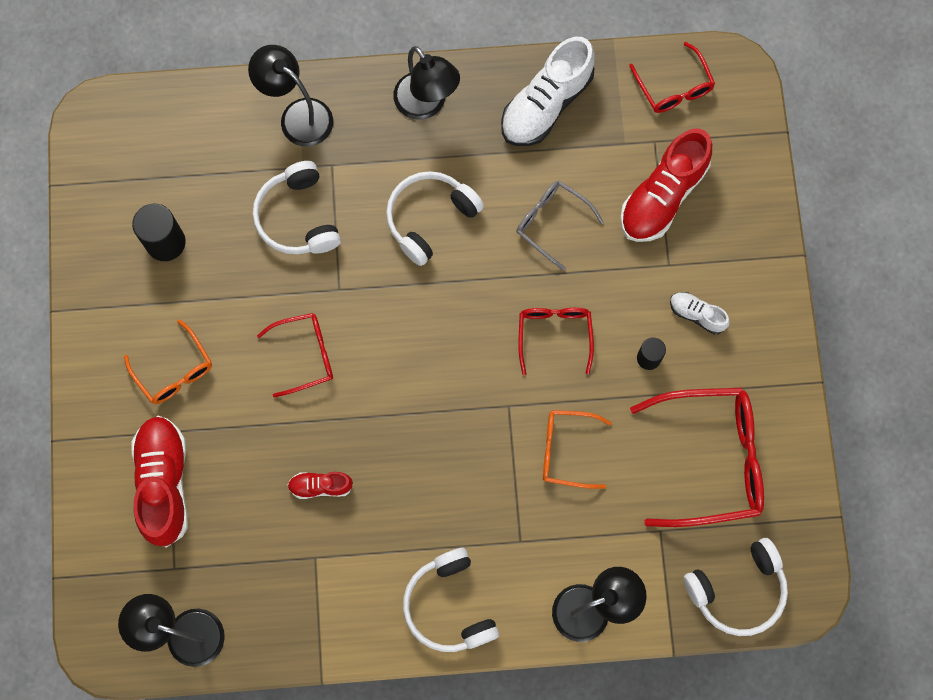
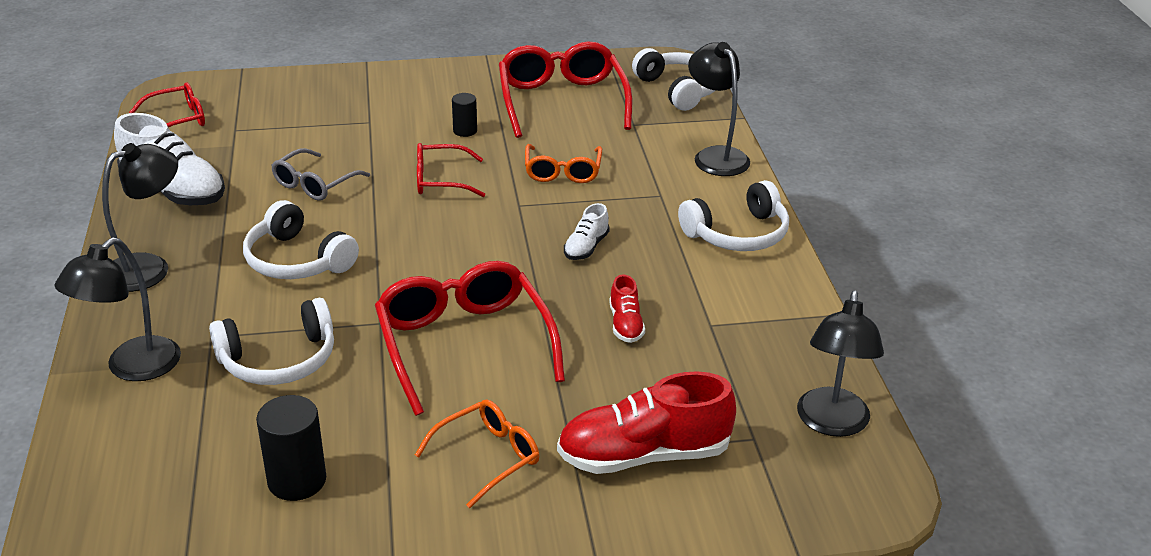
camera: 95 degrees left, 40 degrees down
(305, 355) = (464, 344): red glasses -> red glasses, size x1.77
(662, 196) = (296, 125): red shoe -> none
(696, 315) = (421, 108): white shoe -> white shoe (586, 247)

.....

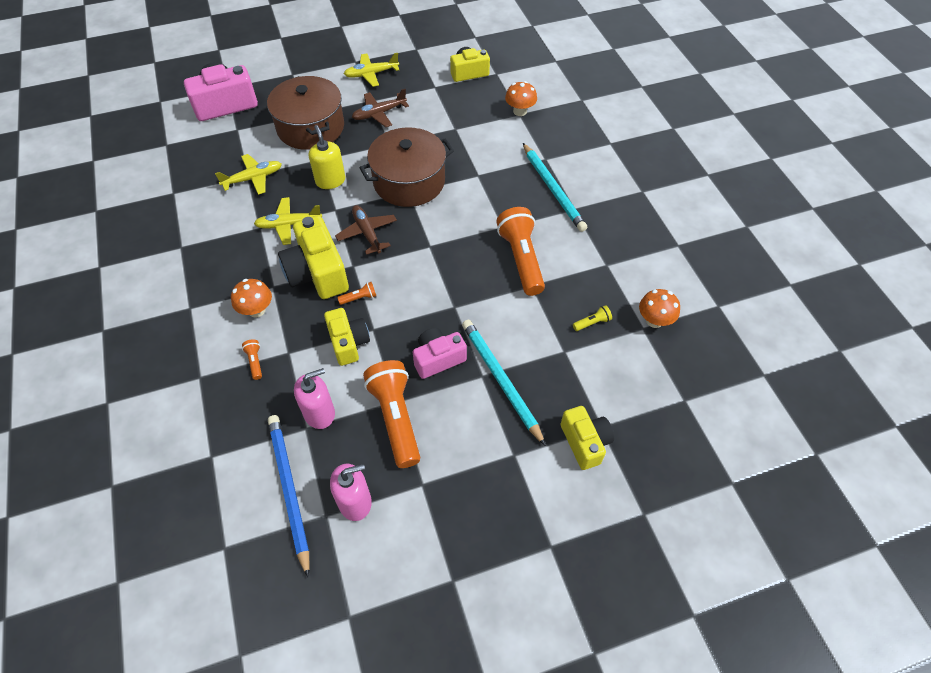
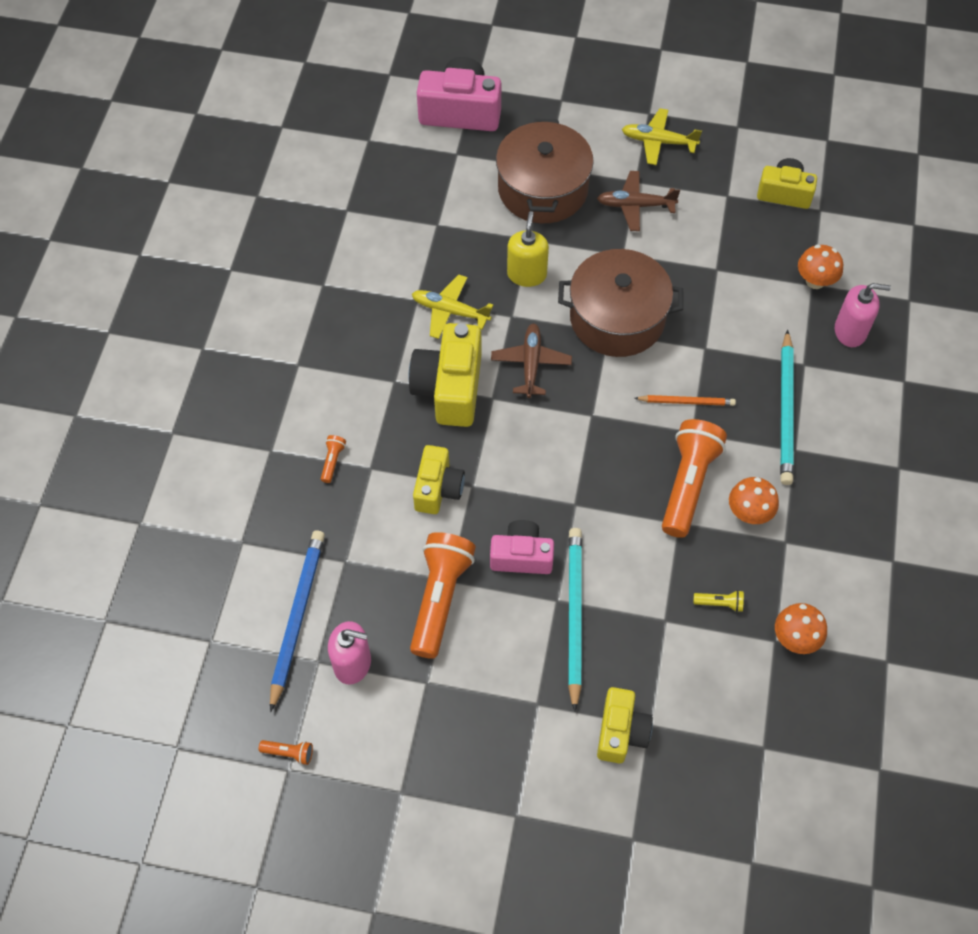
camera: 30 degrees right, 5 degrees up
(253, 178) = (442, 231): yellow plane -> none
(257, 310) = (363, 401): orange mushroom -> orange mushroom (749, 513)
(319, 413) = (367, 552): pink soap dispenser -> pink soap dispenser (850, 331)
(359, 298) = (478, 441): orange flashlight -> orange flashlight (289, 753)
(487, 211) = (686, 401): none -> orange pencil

.....

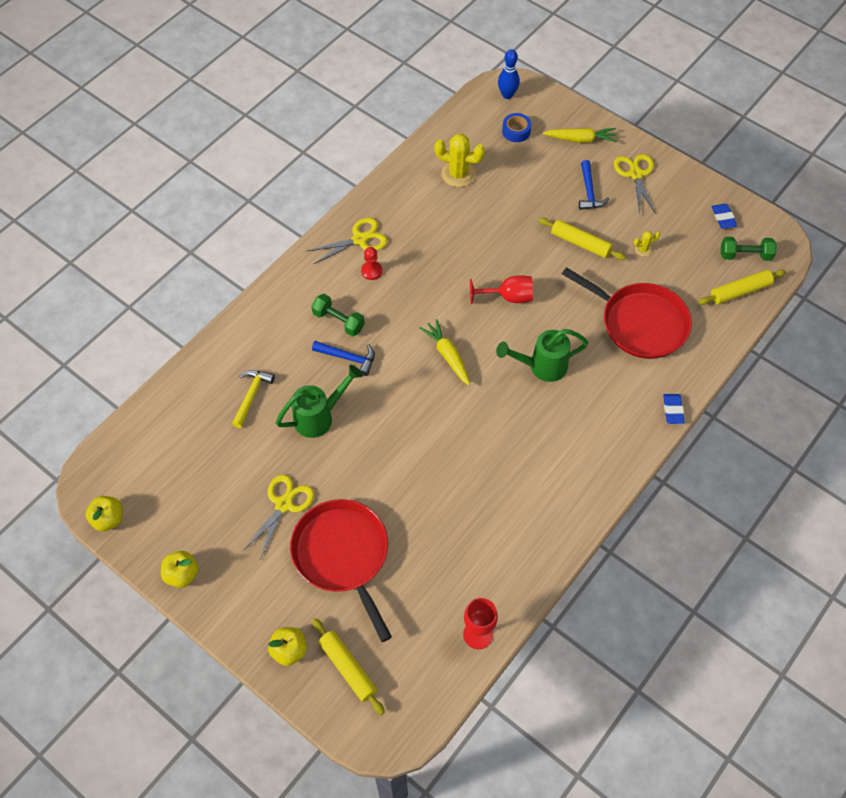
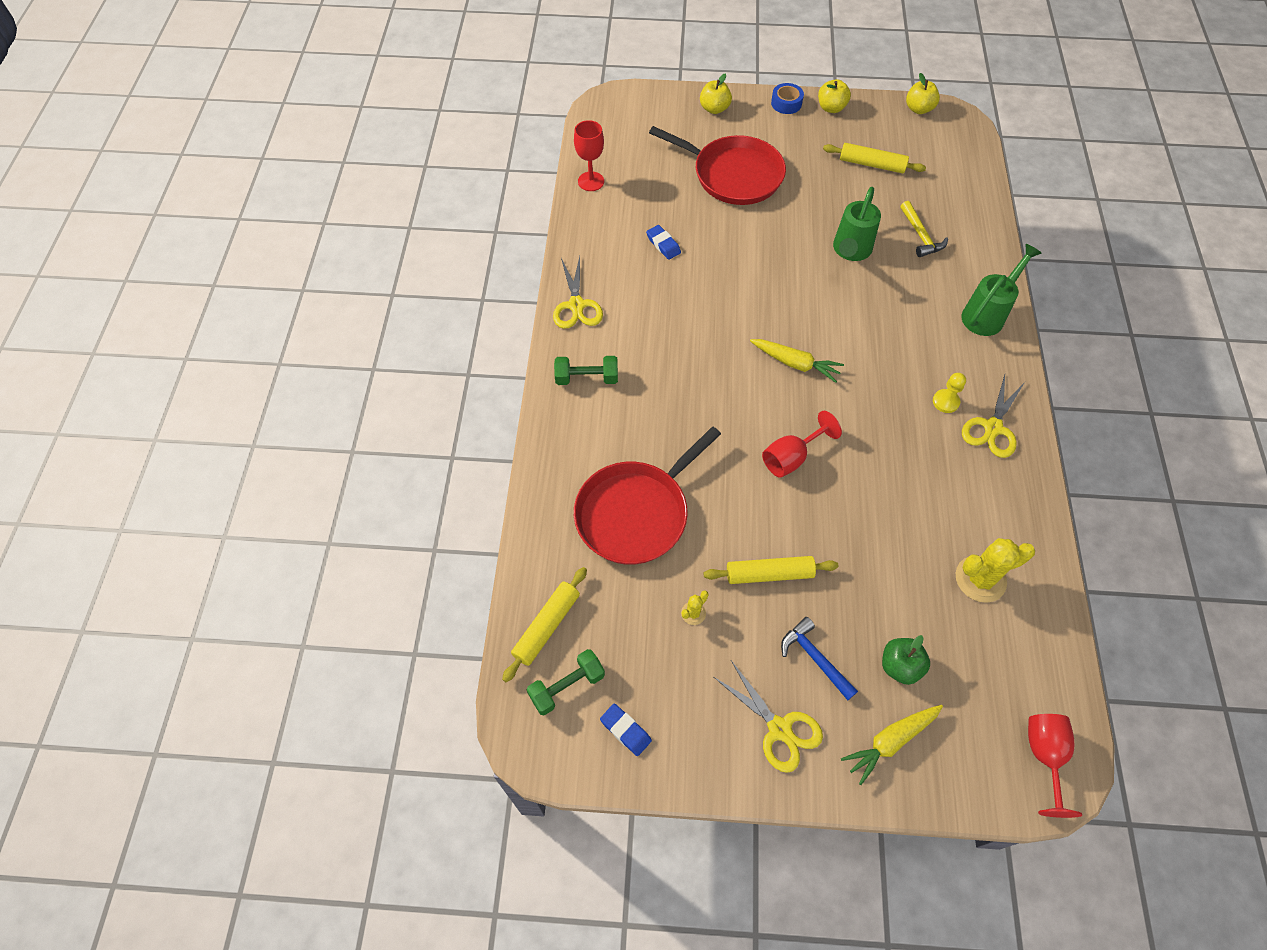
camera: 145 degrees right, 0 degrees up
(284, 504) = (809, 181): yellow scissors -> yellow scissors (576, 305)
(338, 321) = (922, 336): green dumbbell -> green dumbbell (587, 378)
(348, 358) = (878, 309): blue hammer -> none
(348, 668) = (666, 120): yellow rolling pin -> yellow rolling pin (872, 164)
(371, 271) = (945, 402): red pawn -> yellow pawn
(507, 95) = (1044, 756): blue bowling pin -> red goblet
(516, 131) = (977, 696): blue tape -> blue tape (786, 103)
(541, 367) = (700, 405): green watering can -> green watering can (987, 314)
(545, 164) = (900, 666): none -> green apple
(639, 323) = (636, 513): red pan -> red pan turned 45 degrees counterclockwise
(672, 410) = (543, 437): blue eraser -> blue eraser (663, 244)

.....

**Exercise aim**.
Please reproduce exactly the lines in the listing above from the one containing "(545, 164) = (900, 666): none -> green apple" through the one containing "(672, 410) = (543, 437): blue", both included, and nothing more.

**Answer area**.
(545, 164) = (900, 666): none -> green apple
(639, 323) = (636, 513): red pan -> red pan turned 45 degrees counterclockwise
(672, 410) = (543, 437): blue eraser -> blue eraser (663, 244)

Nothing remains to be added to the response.